__ASSIGNMENT__
Set every line of the data down again exactly, and keep the pictures out.

__PROVIDED ENTRIES__
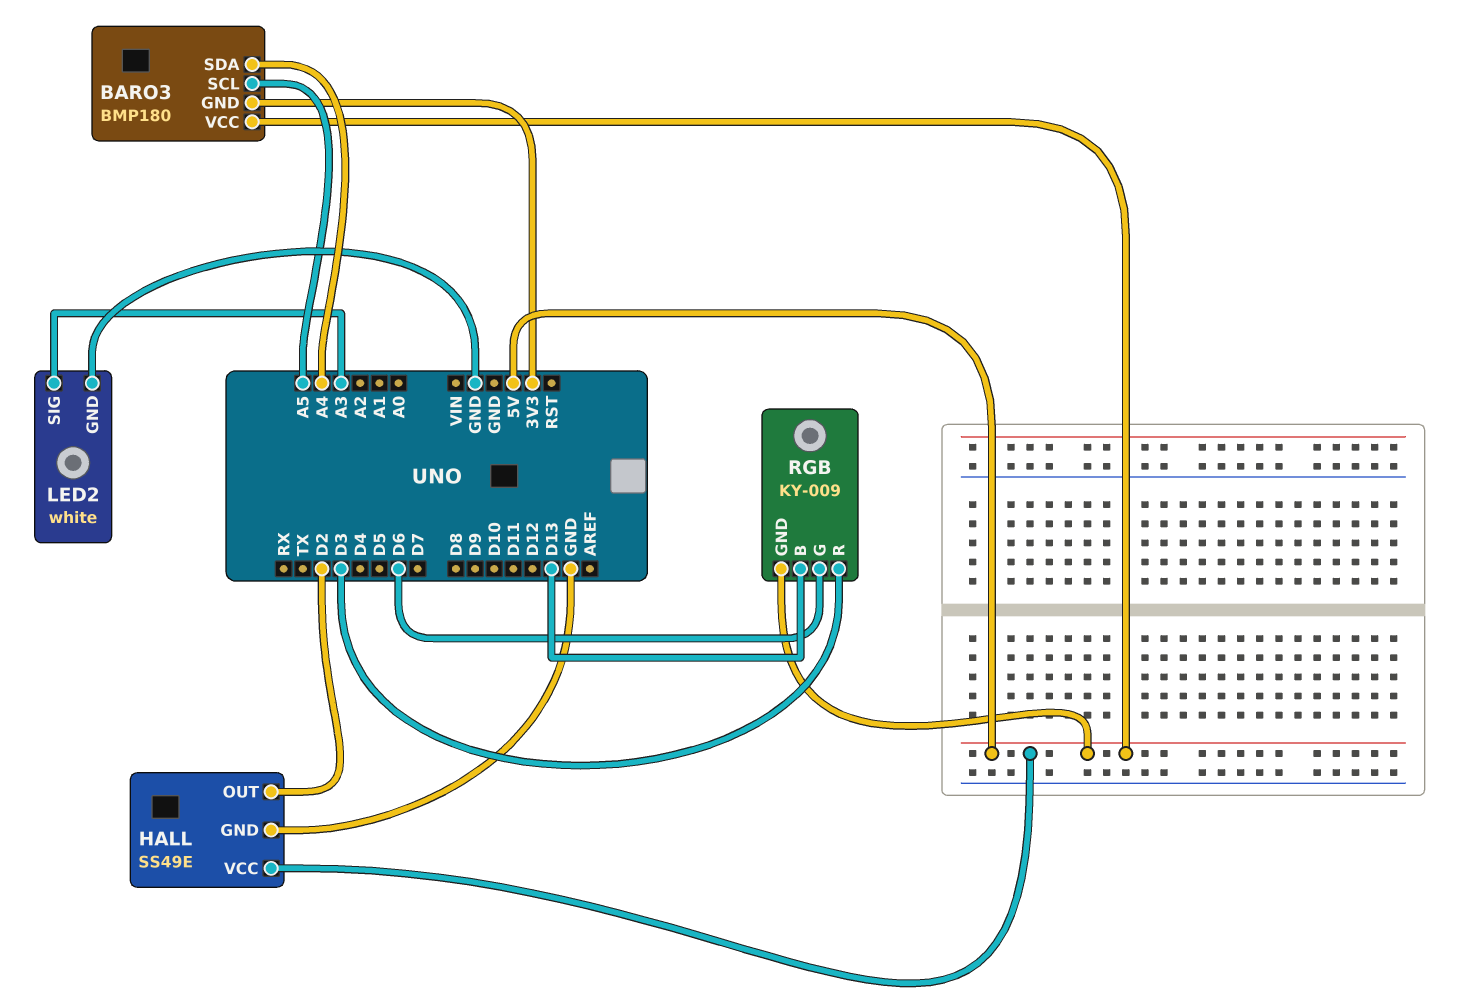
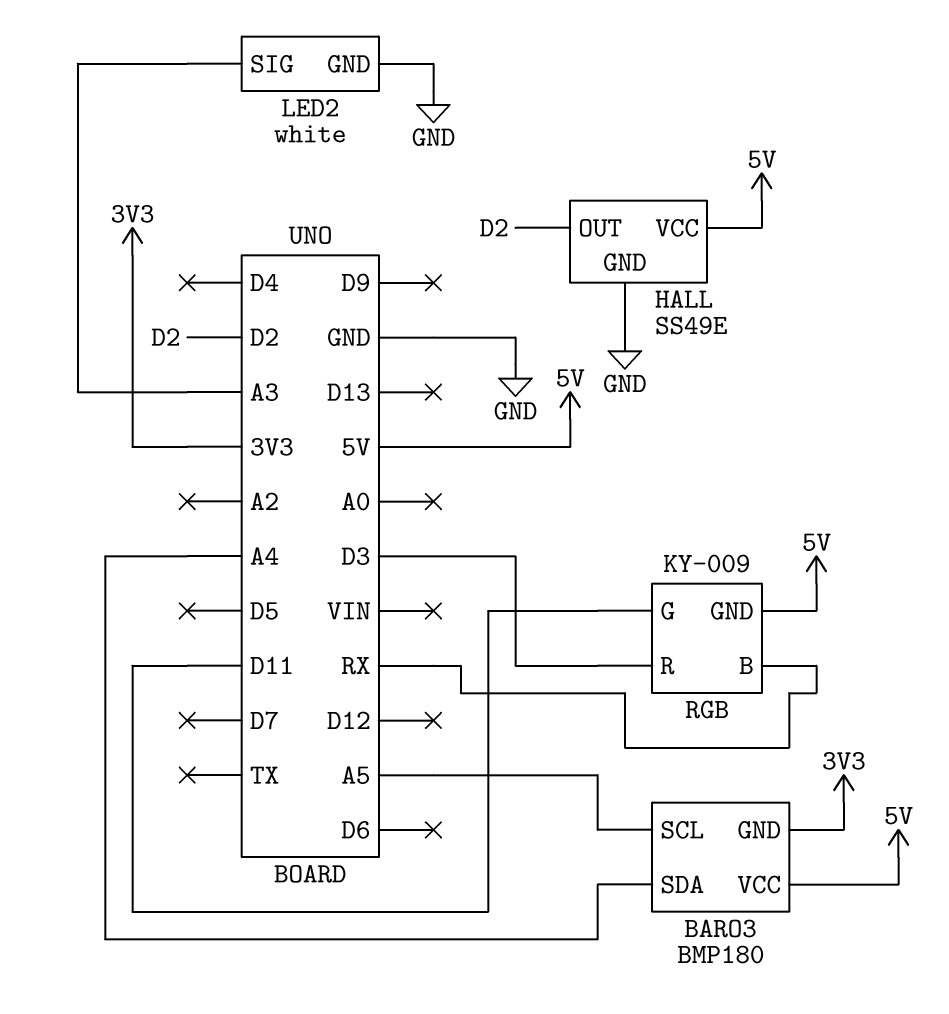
RGB pin B: D13 -> RX
RGB pin G: D6 -> D11

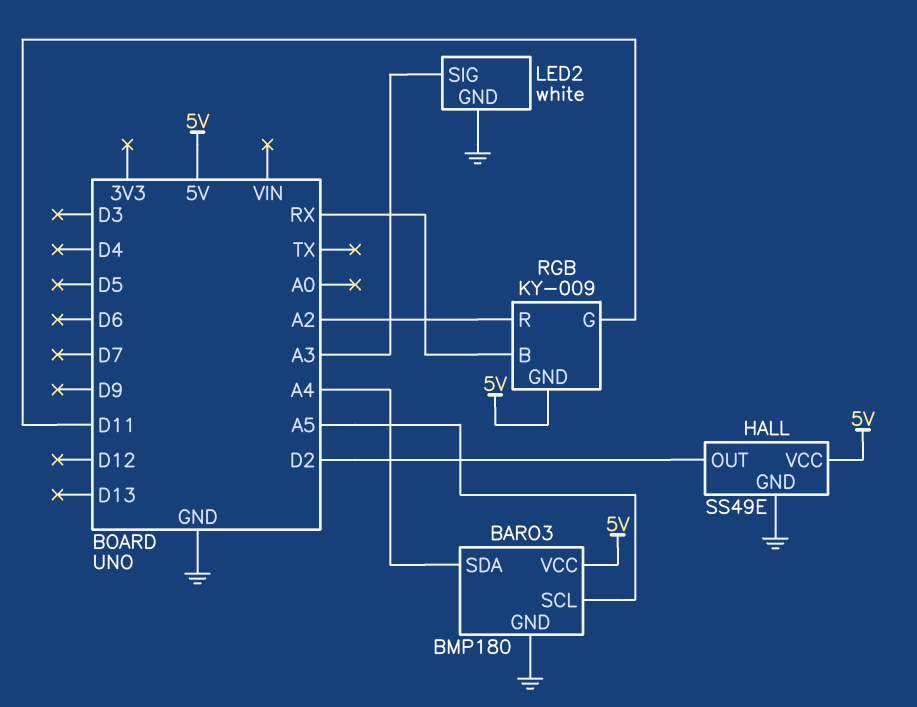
BARO3 pin GND: 3V3 -> GND
RGB pin R: D3 -> A2

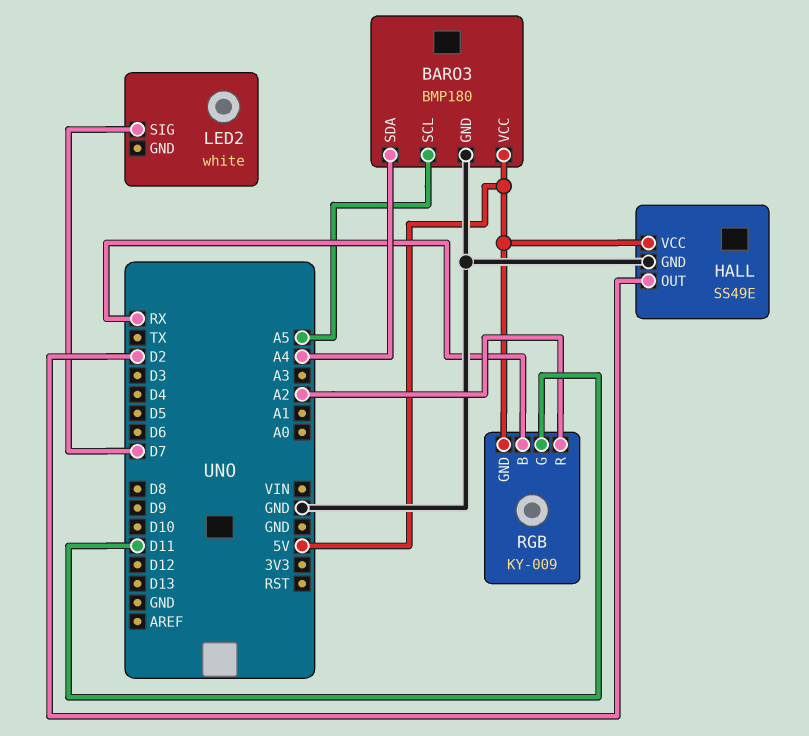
LED2 pin GND: GND -> none
LED2 pin SIG: A3 -> D7

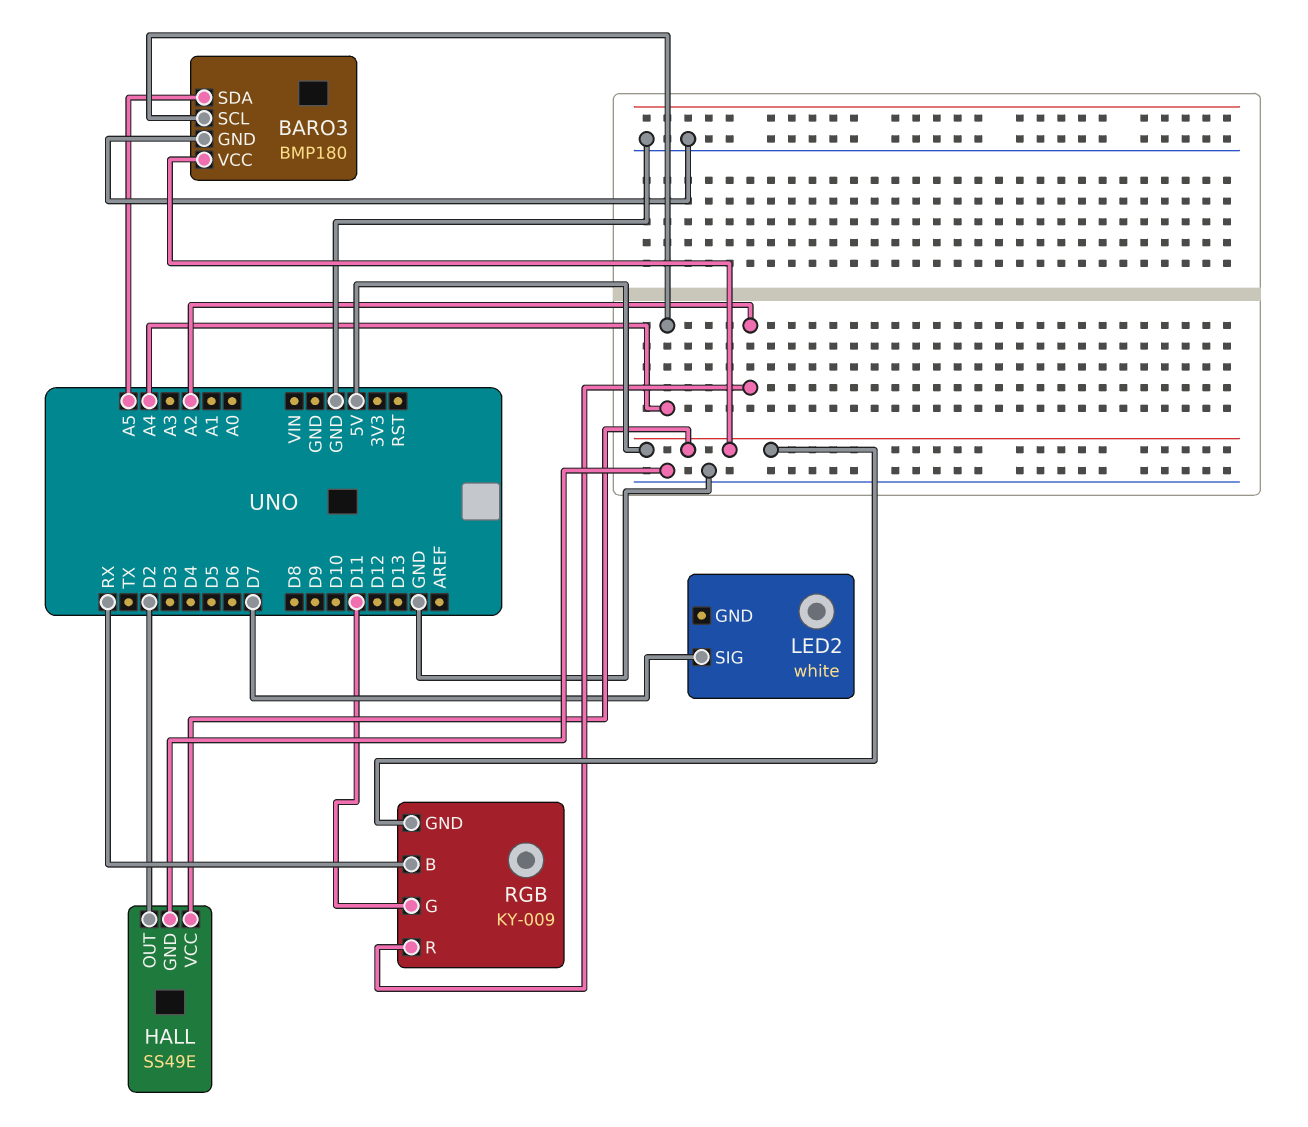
BARO3 pin SCL: A5 -> A4
BARO3 pin SDA: A4 -> A5

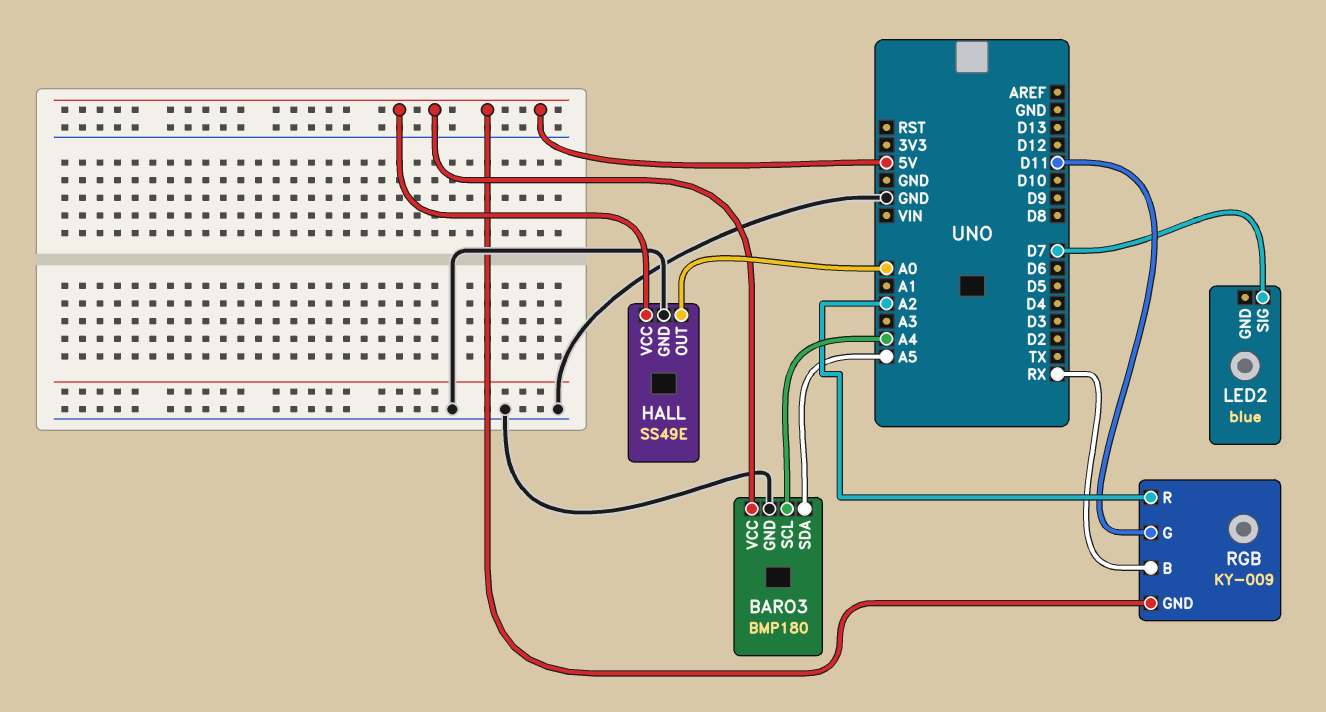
HALL pin OUT: D2 -> A0
LED2: white -> blue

__ANSWER BOX__
RGB pin B: D13 -> RX
RGB pin G: D6 -> D11

BARO3 pin GND: 3V3 -> GND
RGB pin R: D3 -> A2

LED2 pin GND: GND -> none
LED2 pin SIG: A3 -> D7

BARO3 pin SCL: A5 -> A4
BARO3 pin SDA: A4 -> A5

HALL pin OUT: D2 -> A0
LED2: white -> blue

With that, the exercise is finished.